Task goal: No pictures go into the copy. Write out every line below exactly.

Given information:
>>>

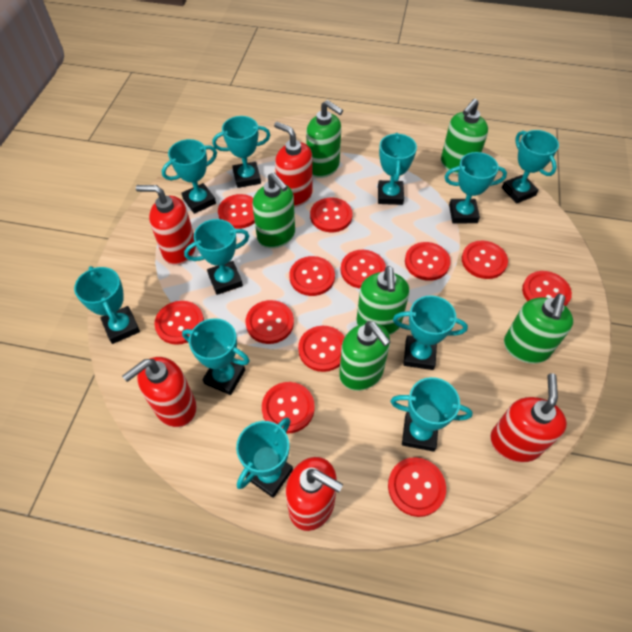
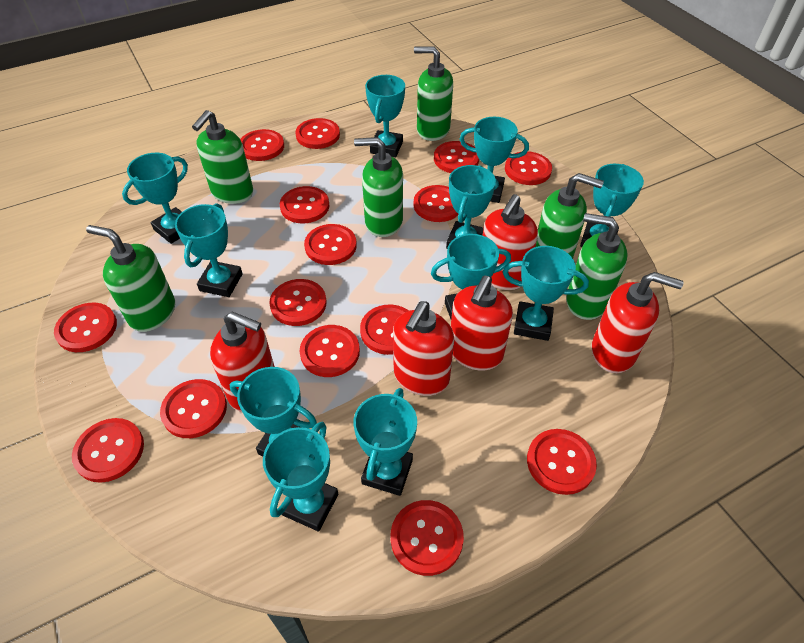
red button: 12 -> 15

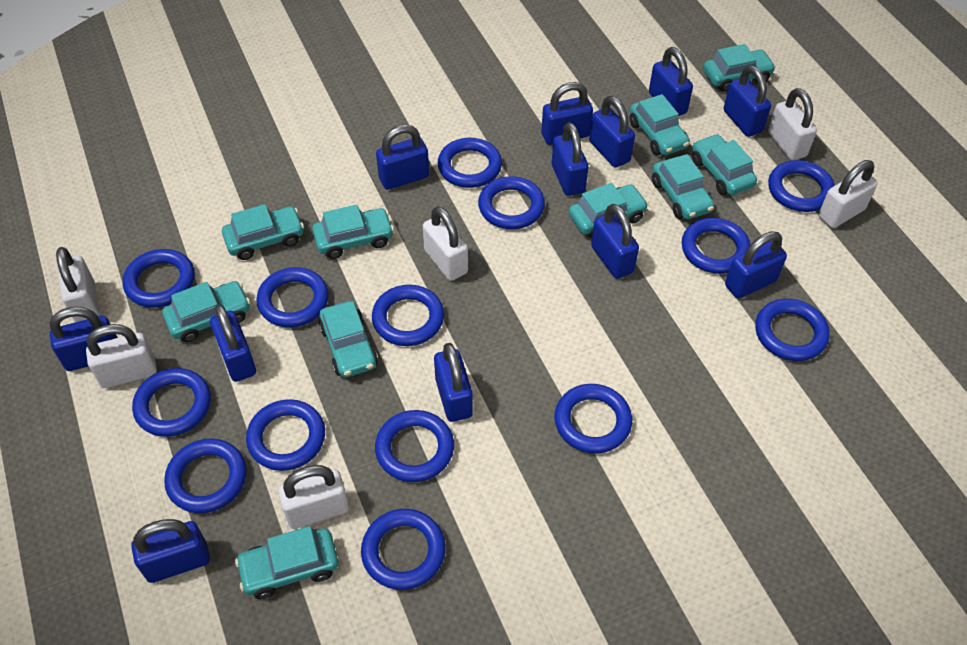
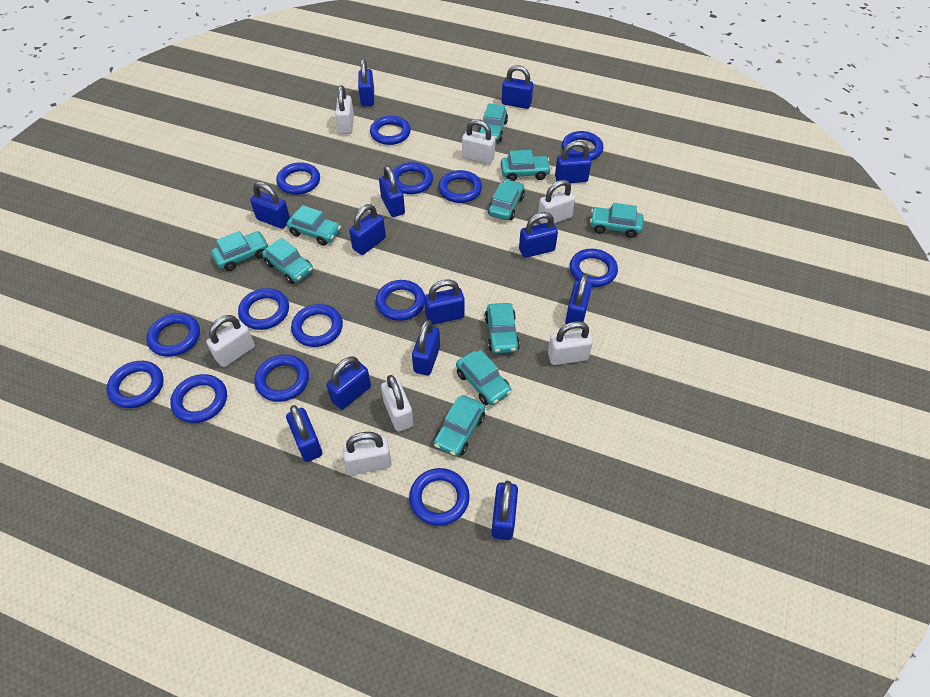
blue padlock: 12 -> 13
white padlock: 6 -> 7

<<<

Solution to the exercise:
red button: 12 -> 15

blue padlock: 12 -> 13
white padlock: 6 -> 7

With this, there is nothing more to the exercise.